*** Extracted data ***
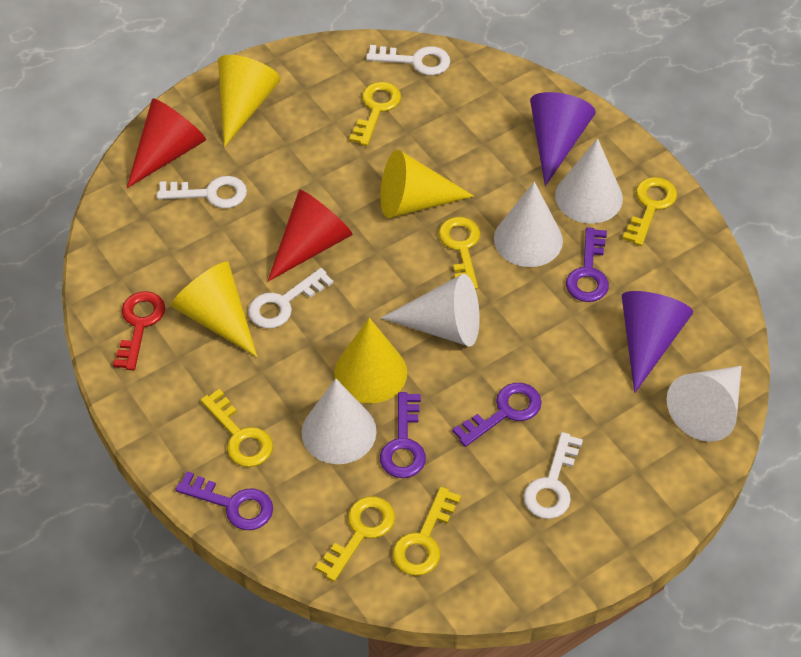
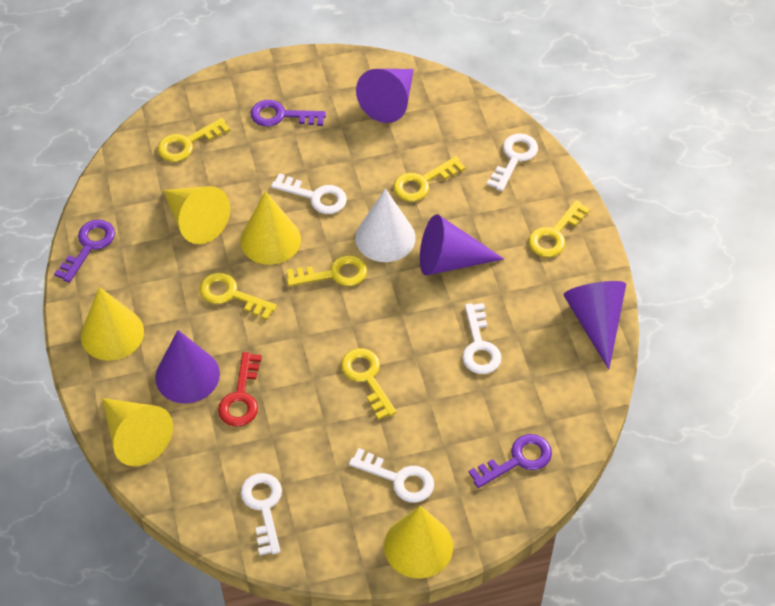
purple cone: 2 -> 4
purple key: 4 -> 3
red cone: 2 -> 0
white cone: 5 -> 1
white key: 4 -> 5
yellow cone: 4 -> 5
***
# [Exercise instructions]
Write out the records once more, exactly as they stand, with no images.

# [Task solution]
purple cone: 2 -> 4
purple key: 4 -> 3
red cone: 2 -> 0
white cone: 5 -> 1
white key: 4 -> 5
yellow cone: 4 -> 5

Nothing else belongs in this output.